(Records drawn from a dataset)
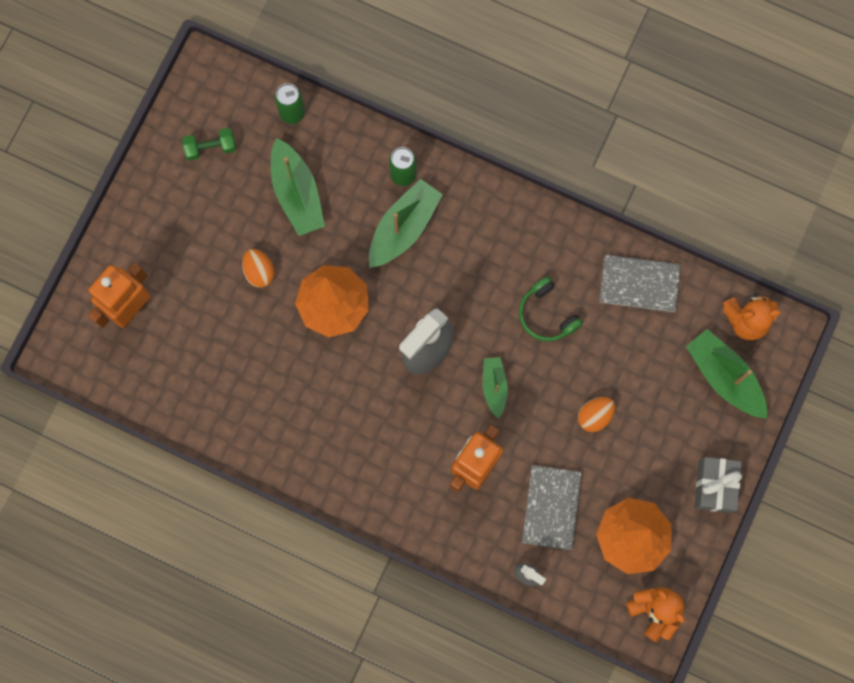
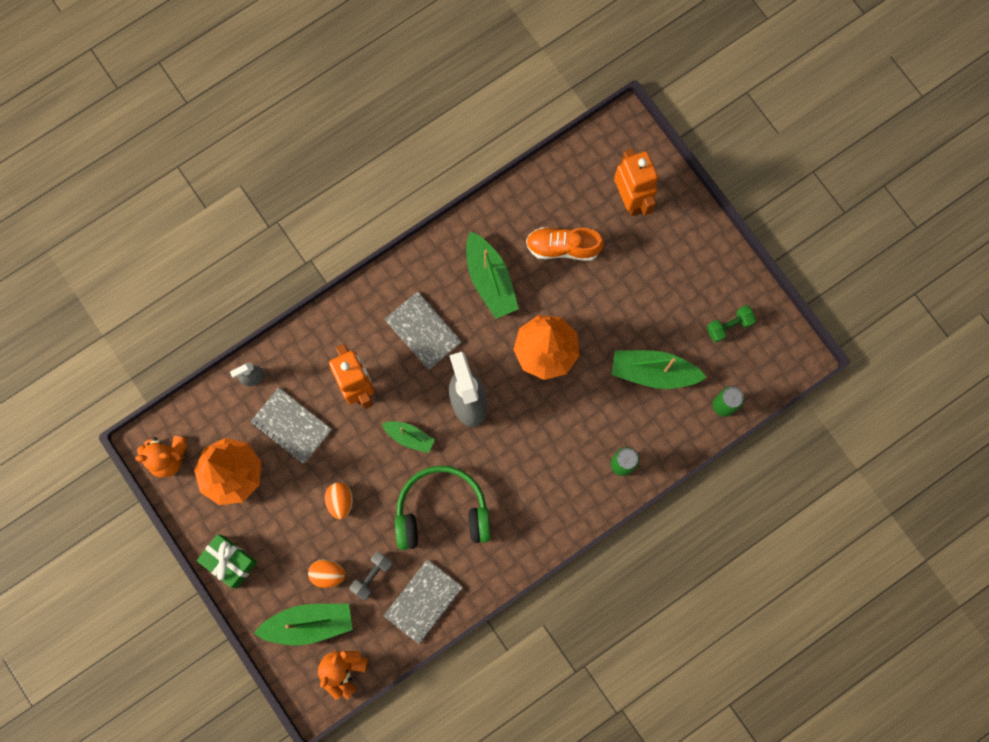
camera: 120 degrees right, 0 degrees up
(210, 148) = (729, 326): green dumbbell -> green dumbbell turned 45 degrees clockwise
(219, 346) = (563, 247): none -> orange shoe
(259, 272) = (605, 309): orange egg -> orange egg (328, 574)
(382, 435) = (423, 331): none -> grey notebook
(404, 228) = (577, 440): green boat -> green boat (490, 280)
(547, 314) = (442, 512): green headphones -> green headphones, size x1.68
(645, 345) = (372, 576): none -> grey dumbbell
(714, 486) = (230, 561): grey gift -> green gift

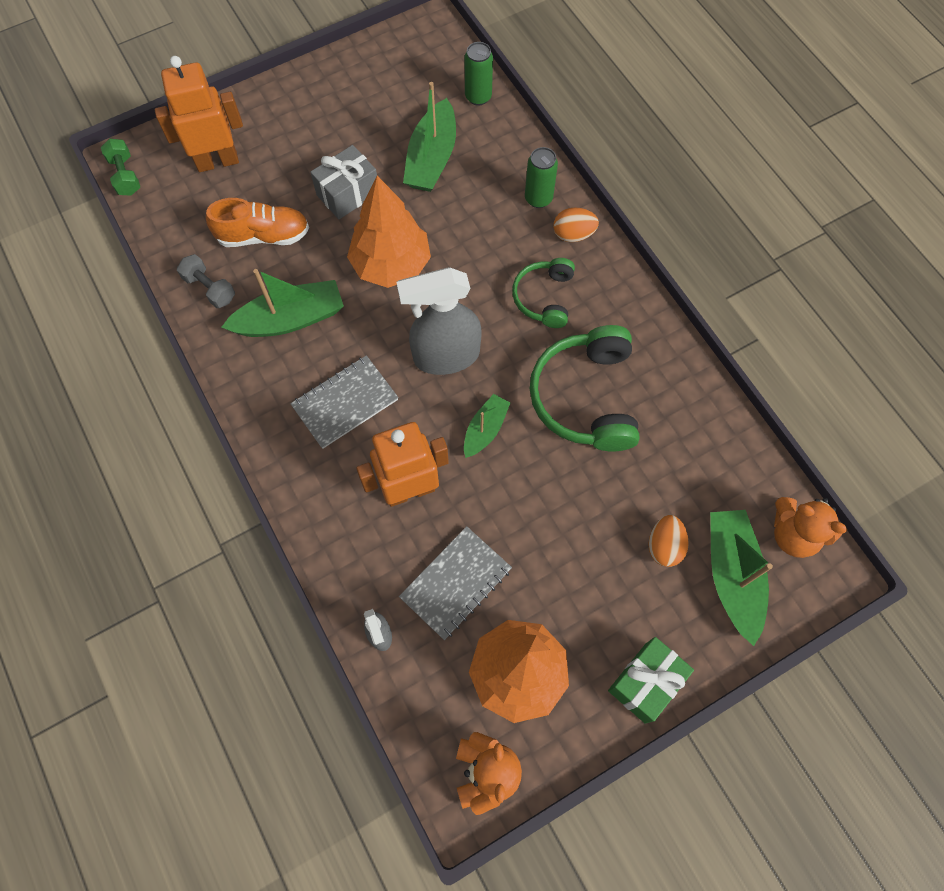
camera: 85 degrees left, 10 degrees down
(340, 501) = (566, 523): orange egg -> orange egg (573, 234)
(372, 576) = (667, 488): grey dumbbell -> grey dumbbell (210, 288)
(423, 601) = (700, 428): grey notebook -> none
(527, 475) = (544, 297): none -> green headphones
(563, 247) = (263, 236): orange shoe -> orange shoe turned 105 degrees counterclockwise
(610, 308) = (348, 194): none -> grey gift
(729, 326) = (388, 83): green dumbbell -> green dumbbell (125, 175)

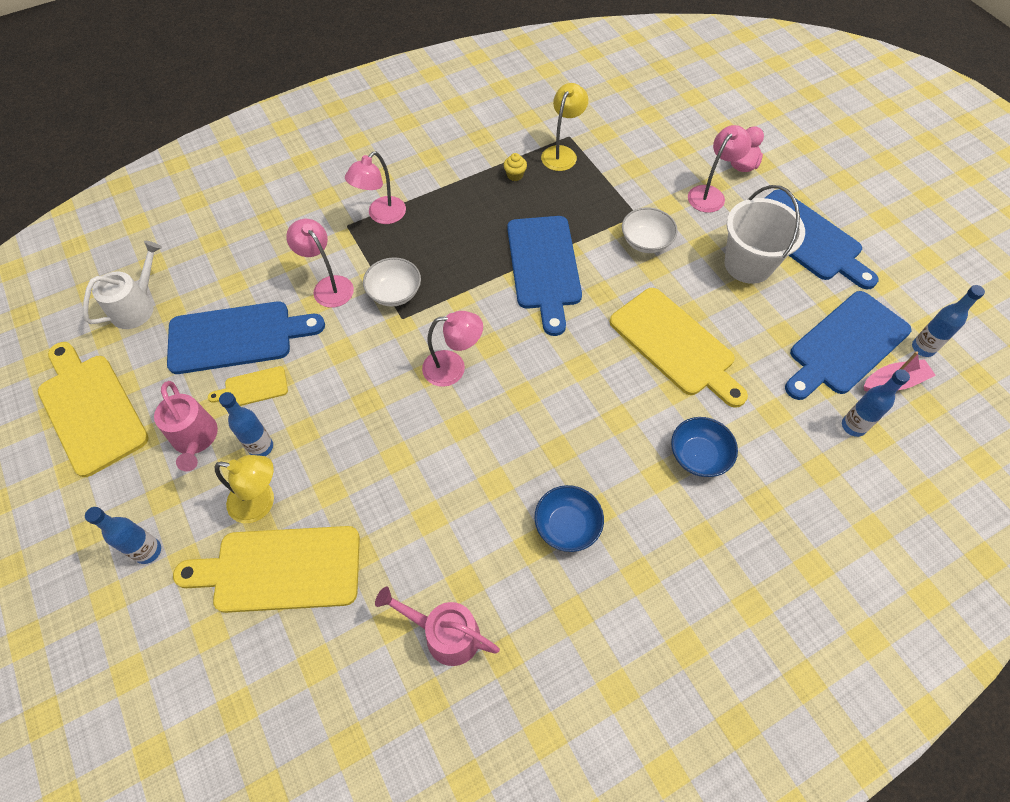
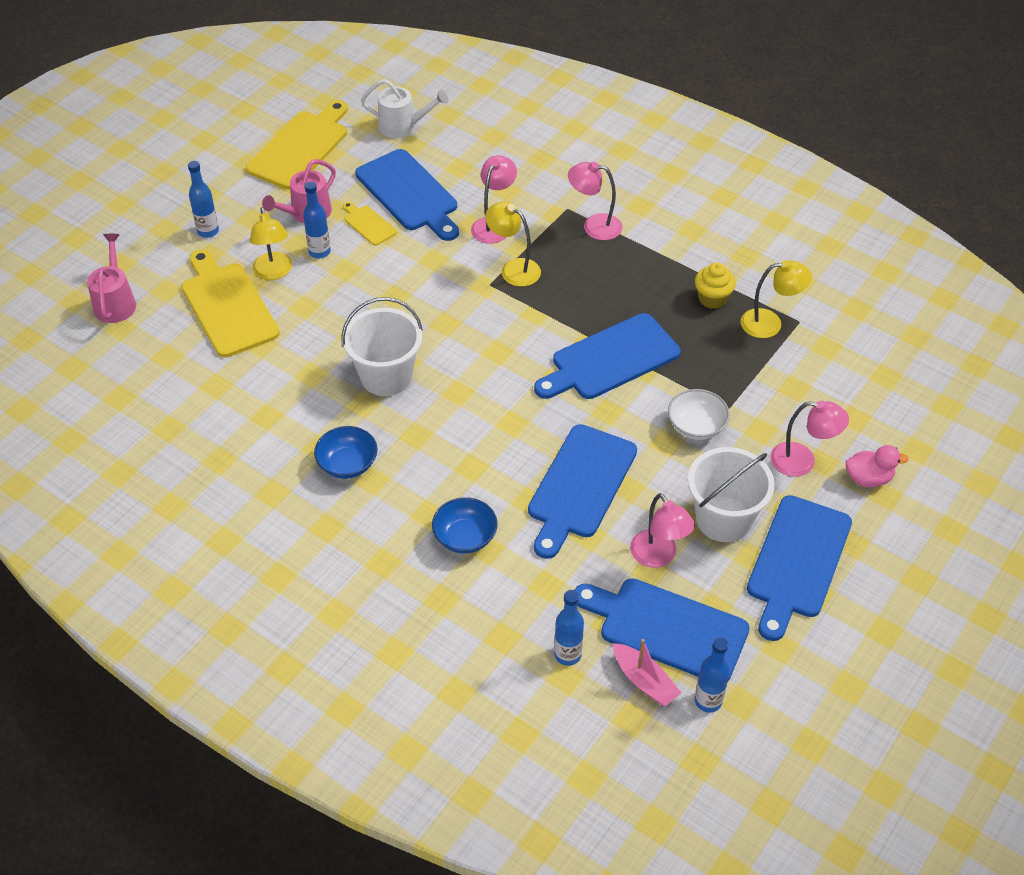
camera: 65 degrees right, 10 degrees down
(394, 293) = (513, 269): white bowl -> yellow lamp
(444, 634) = (221, 419): pink watering can -> pink watering can (115, 302)
(453, 368) = (458, 337): pink lamp -> pink lamp (658, 556)
(470, 448) = (386, 376): none -> white bucket
(515, 175) = (712, 298): yellow cupcake -> yellow cupcake, size x1.57
(675, 345) = (580, 486): yellow cutting board -> blue cutting board

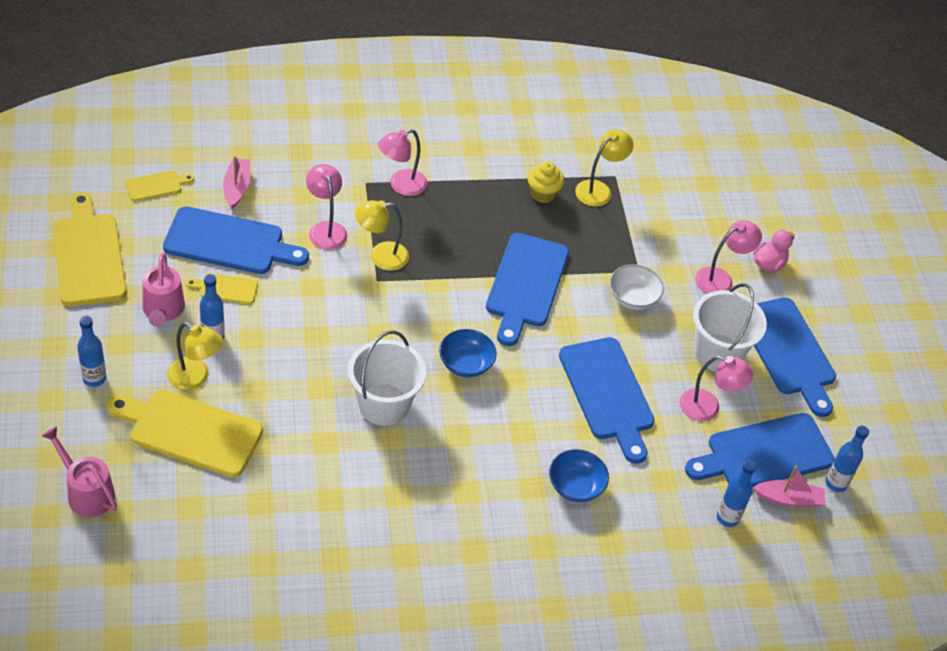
camera: 50 degrees left, 0 degrees up
(347, 464) = (434, 492): blue bowl -> blue bowl (466, 364)
(403, 126) = (156, 186): white watering can -> yellow cutting board
(461, 158) = (237, 187): none -> pink boat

--- Aim of the exercise ---
Nothing in the entries above should change when they are printed again, except that the pictures are dropped.

--- Answer to the exercise ---
camera: 120 degrees right, 0 degrees up
(210, 148) = (729, 326): green dumbbell -> green dumbbell turned 45 degrees clockwise
(219, 346) = (563, 247): none -> orange shoe
(259, 272) = (605, 309): orange egg -> orange egg (328, 574)
(382, 435) = (423, 331): none -> grey notebook
(404, 228) = (577, 440): green boat -> green boat (490, 280)
(547, 314) = (442, 512): green headphones -> green headphones, size x1.68
(645, 345) = (372, 576): none -> grey dumbbell
(714, 486) = (230, 561): grey gift -> green gift

camera: 85 degrees left, 10 degrees down
(340, 501) = (566, 523): orange egg -> orange egg (573, 234)
(372, 576) = (667, 488): grey dumbbell -> grey dumbbell (210, 288)
(423, 601) = (700, 428): grey notebook -> none
(527, 475) = (544, 297): none -> green headphones
(563, 247) = (263, 236): orange shoe -> orange shoe turned 105 degrees counterclockwise
(610, 308) = (348, 194): none -> grey gift
(729, 326) = (388, 83): green dumbbell -> green dumbbell (125, 175)

camera: 65 degrees right, 10 degrees down
(394, 293) = (513, 269): white bowl -> yellow lamp
(444, 634) = (221, 419): pink watering can -> pink watering can (115, 302)
(453, 368) = (458, 337): pink lamp -> pink lamp (658, 556)
(470, 448) = (386, 376): none -> white bucket
(515, 175) = (712, 298): yellow cupcake -> yellow cupcake, size x1.57
(675, 345) = (580, 486): yellow cutting board -> blue cutting board

camera: 50 degrees left, 0 degrees up
(347, 464) = (434, 492): blue bowl -> blue bowl (466, 364)
(403, 126) = (156, 186): white watering can -> yellow cutting board
(461, 158) = (237, 187): none -> pink boat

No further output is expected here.